▶ [EXERCISE GOAL]: Within this material, find every line where the string "none" appears, and copy it out.

▽

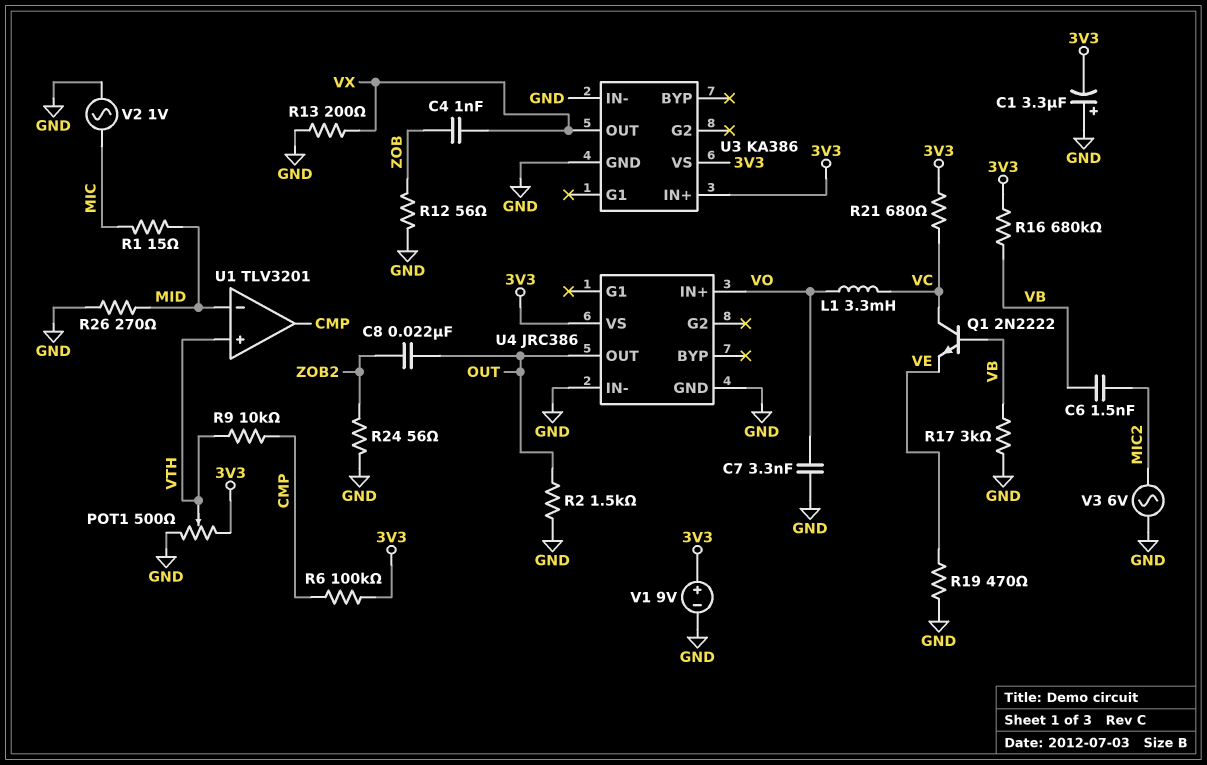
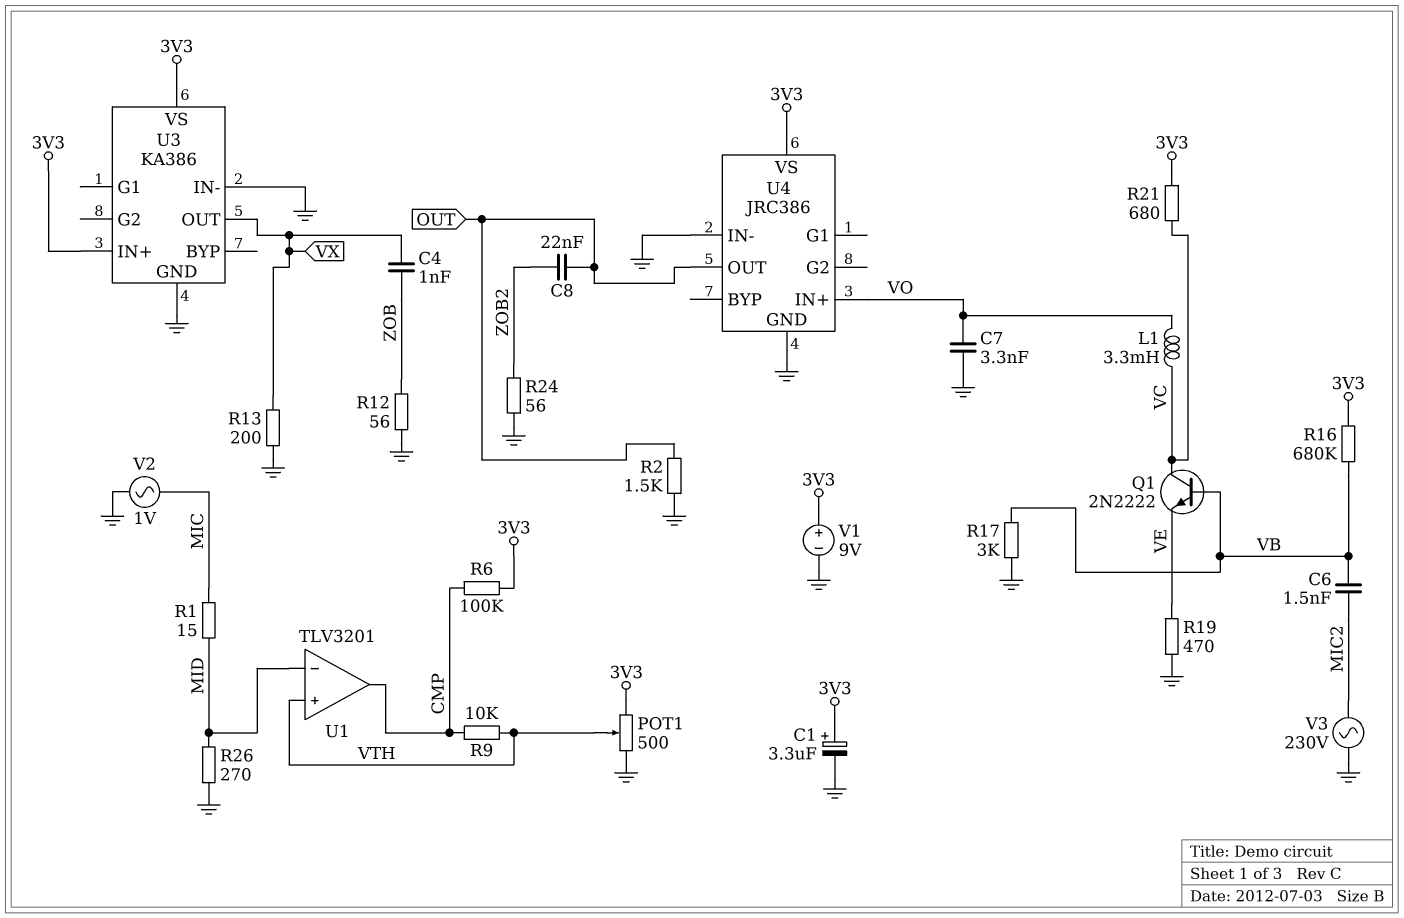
C1: 3.3uF (plus GND, minus 3V3) -> 3.3uF (plus 3V3, minus GND)
V3: AC 6V (GND, MIC2) -> AC 230V (GND, MIC2)

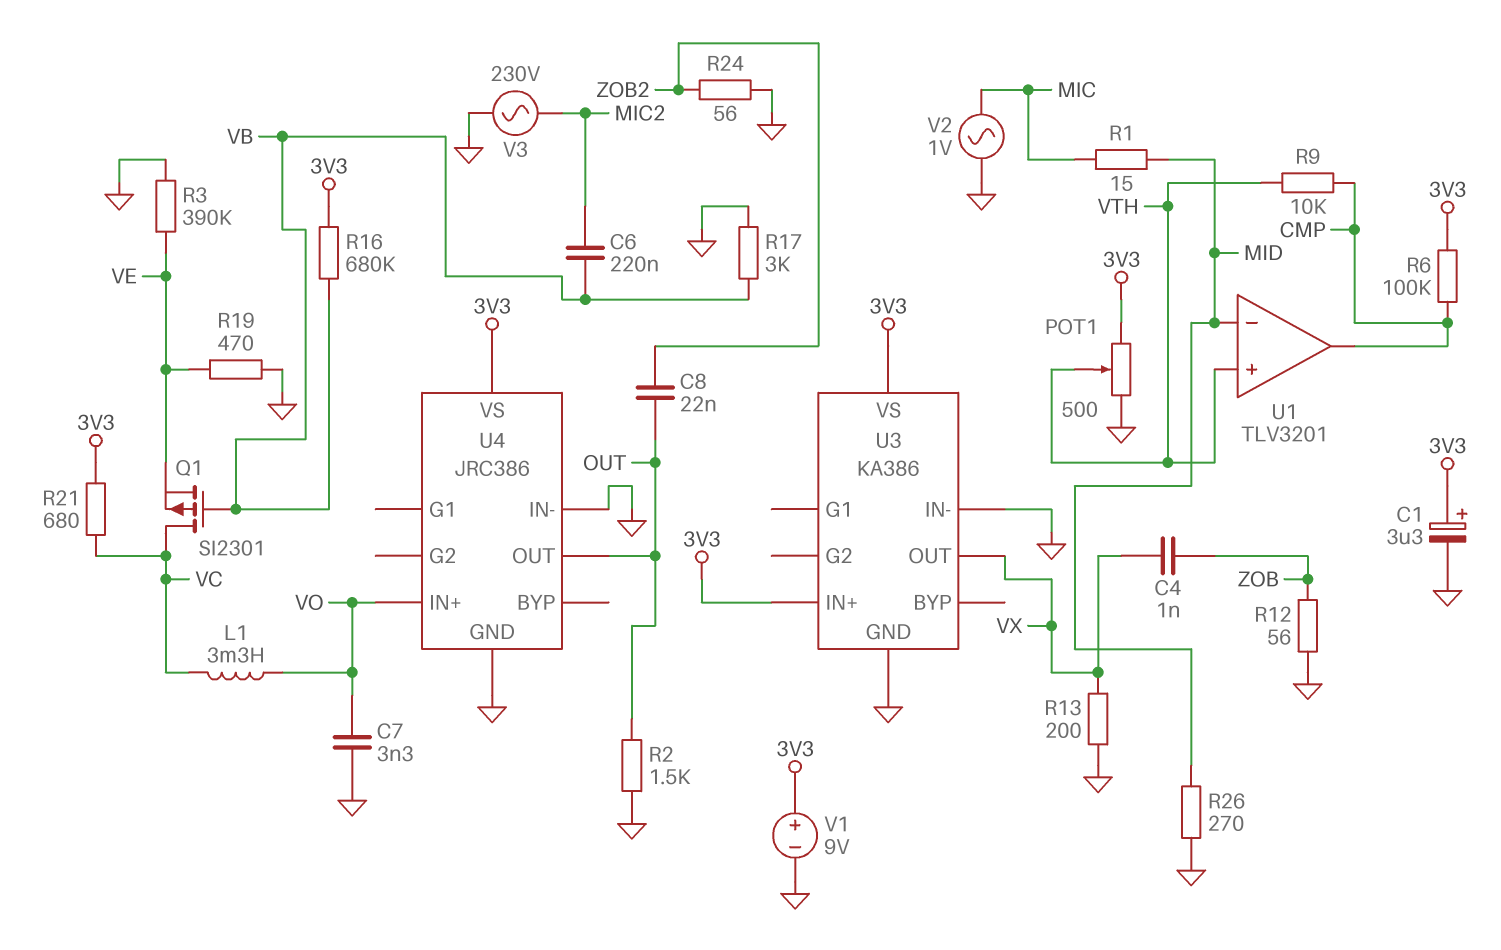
C6: 1.5nF (MIC2, VB) -> 220nF (MIC2, VB)
Q1: NPN 2N2222 (B VB, C VC, E VE) -> PMOS SI2301 (G VB, D VC, S VE)
R3: none -> 390k (GND, VE)

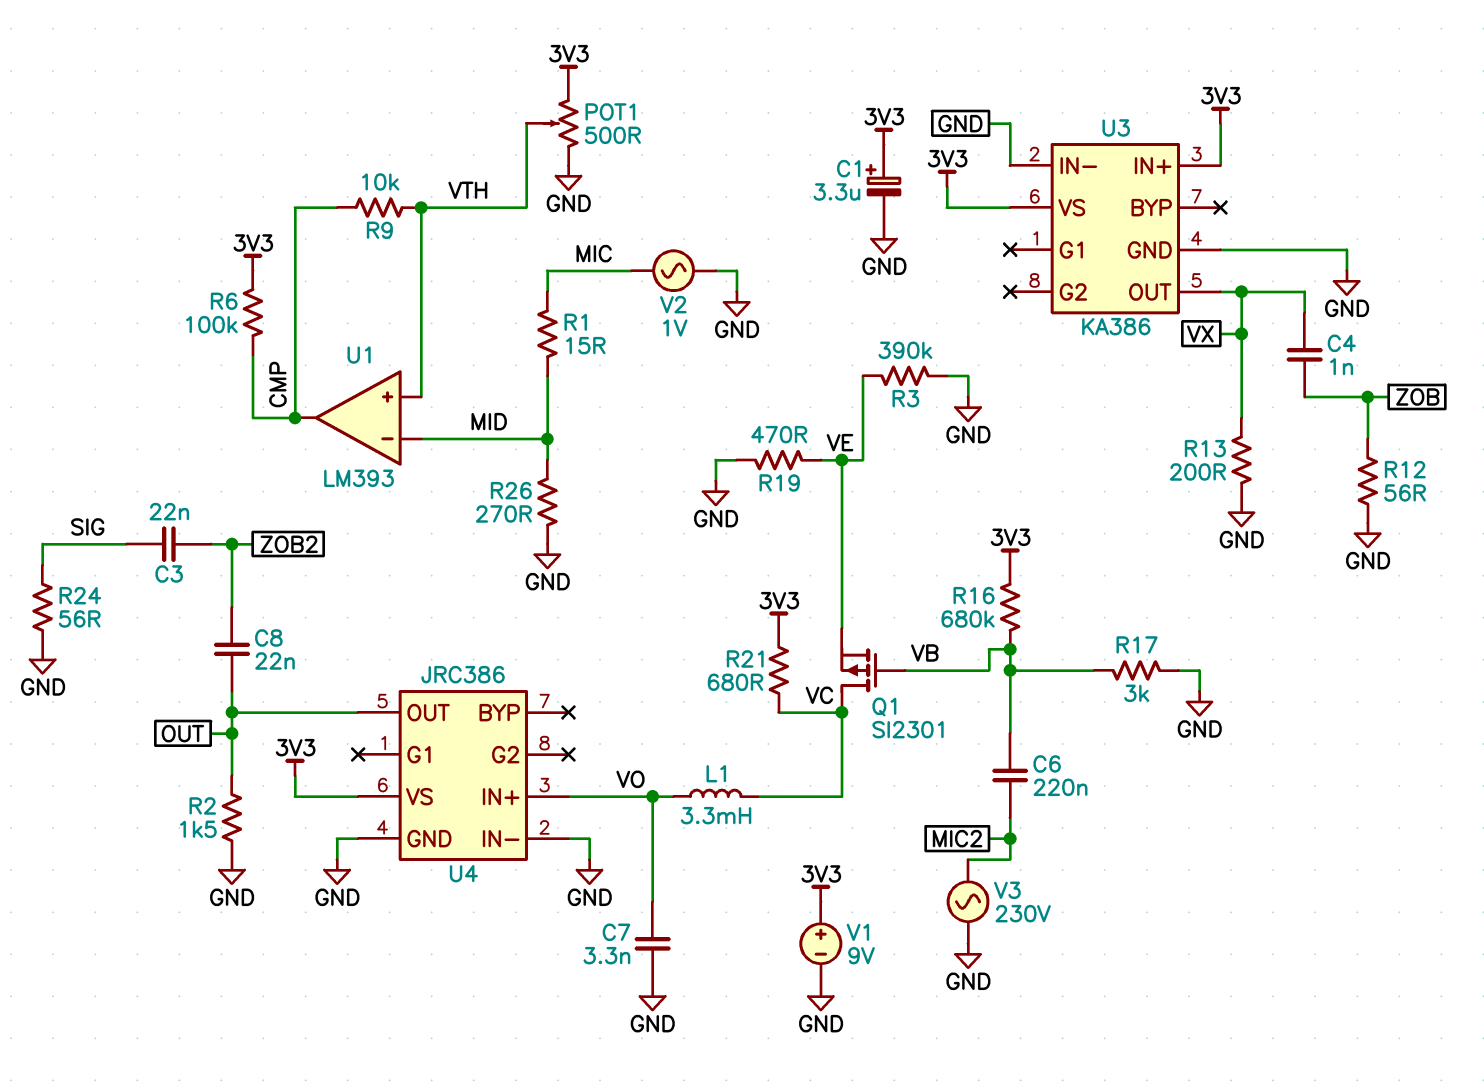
C3: none -> 22nF (SIG, ZOB2)
R24: 56 (GND, ZOB2) -> 56 (GND, SIG)
U1: TLV3201 -> LM393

△

▶ [RESULT FOR THIS EXERCISE]:
R3: none -> 390k (GND, VE)
C3: none -> 22nF (SIG, ZOB2)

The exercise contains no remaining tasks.